* _Aufgabe_
Gib bitte jede Zeile der Datensätze an, in der die Zeichenfolge „kern“ vorkommt.

* _Material zur Übung_
- - -

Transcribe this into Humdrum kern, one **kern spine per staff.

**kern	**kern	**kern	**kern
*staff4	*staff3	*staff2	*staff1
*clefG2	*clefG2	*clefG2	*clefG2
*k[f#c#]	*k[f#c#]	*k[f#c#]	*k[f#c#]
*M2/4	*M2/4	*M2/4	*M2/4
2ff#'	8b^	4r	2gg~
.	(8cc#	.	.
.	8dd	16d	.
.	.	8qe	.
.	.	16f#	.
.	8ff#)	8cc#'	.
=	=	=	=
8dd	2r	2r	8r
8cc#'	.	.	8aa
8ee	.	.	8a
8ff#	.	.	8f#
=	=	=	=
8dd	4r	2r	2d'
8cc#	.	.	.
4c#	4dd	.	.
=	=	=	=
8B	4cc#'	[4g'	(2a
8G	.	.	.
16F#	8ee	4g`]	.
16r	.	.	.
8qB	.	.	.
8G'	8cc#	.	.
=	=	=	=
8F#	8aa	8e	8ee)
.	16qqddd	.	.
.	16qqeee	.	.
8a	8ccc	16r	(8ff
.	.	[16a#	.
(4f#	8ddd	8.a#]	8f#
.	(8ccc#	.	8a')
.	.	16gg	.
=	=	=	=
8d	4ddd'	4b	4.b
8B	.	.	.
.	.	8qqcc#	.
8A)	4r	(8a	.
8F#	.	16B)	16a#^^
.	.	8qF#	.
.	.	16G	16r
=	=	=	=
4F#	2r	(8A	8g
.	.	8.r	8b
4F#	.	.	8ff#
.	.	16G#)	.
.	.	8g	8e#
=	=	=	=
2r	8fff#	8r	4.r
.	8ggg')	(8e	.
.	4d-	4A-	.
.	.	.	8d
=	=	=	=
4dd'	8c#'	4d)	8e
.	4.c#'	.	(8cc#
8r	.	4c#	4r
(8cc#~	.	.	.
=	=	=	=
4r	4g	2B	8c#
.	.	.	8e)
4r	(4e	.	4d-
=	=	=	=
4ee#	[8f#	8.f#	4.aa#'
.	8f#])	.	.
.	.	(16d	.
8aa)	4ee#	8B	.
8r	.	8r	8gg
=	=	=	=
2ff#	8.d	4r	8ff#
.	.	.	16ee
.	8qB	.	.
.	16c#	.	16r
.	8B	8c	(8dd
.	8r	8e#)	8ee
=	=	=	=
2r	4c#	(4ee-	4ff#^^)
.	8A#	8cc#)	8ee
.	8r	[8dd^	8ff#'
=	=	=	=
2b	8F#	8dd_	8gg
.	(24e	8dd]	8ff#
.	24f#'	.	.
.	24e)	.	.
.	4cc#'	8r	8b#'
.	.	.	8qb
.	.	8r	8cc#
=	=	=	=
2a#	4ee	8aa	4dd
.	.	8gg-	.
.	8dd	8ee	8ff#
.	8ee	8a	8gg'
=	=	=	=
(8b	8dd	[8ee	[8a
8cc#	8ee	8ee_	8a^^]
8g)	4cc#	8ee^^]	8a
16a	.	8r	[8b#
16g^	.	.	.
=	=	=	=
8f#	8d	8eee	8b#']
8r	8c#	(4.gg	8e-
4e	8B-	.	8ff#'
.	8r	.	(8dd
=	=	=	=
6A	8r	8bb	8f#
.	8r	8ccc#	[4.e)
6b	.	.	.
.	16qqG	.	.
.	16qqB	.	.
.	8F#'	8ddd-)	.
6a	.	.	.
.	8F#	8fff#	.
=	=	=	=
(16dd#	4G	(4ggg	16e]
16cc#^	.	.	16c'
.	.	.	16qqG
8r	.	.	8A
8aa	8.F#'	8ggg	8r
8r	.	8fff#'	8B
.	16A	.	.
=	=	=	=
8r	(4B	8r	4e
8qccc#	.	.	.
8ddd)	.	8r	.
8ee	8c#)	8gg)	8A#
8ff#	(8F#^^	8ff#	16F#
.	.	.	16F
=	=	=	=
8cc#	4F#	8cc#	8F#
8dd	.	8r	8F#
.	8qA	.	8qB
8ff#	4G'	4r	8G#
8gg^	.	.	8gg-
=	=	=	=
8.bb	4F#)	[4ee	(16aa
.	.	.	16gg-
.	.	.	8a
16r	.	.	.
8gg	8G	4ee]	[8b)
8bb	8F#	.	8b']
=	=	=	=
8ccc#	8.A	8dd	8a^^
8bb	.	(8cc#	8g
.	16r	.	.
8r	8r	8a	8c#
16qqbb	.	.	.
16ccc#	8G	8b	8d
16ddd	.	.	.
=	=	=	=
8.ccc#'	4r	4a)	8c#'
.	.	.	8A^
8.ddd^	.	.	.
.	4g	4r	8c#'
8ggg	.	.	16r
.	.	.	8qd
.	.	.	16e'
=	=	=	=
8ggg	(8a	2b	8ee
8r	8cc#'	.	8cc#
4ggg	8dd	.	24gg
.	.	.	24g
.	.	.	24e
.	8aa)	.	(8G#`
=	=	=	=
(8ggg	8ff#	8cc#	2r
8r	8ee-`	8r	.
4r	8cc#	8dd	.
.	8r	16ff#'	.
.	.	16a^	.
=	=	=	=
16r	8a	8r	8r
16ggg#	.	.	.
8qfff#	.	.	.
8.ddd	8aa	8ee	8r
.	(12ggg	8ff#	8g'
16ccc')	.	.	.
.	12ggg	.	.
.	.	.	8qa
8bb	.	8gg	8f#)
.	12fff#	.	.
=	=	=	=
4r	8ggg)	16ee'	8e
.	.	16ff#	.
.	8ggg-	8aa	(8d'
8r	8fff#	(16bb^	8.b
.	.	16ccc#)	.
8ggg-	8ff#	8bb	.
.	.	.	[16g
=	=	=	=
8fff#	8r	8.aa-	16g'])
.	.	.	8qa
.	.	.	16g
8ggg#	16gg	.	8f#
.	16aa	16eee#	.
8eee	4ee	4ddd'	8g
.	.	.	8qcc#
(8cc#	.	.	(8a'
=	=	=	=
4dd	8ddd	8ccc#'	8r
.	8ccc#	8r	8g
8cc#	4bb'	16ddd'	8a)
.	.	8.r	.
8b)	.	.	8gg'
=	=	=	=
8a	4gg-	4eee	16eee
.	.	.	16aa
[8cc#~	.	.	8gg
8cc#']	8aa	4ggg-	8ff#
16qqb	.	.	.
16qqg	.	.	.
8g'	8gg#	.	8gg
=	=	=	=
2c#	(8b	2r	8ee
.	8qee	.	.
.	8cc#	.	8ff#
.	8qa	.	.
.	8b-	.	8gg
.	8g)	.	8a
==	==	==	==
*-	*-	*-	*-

- - -

* _Antwort_
Transcribe this into Humdrum kern, one **kern spine per staff.
**kern	**kern	**kern	**kern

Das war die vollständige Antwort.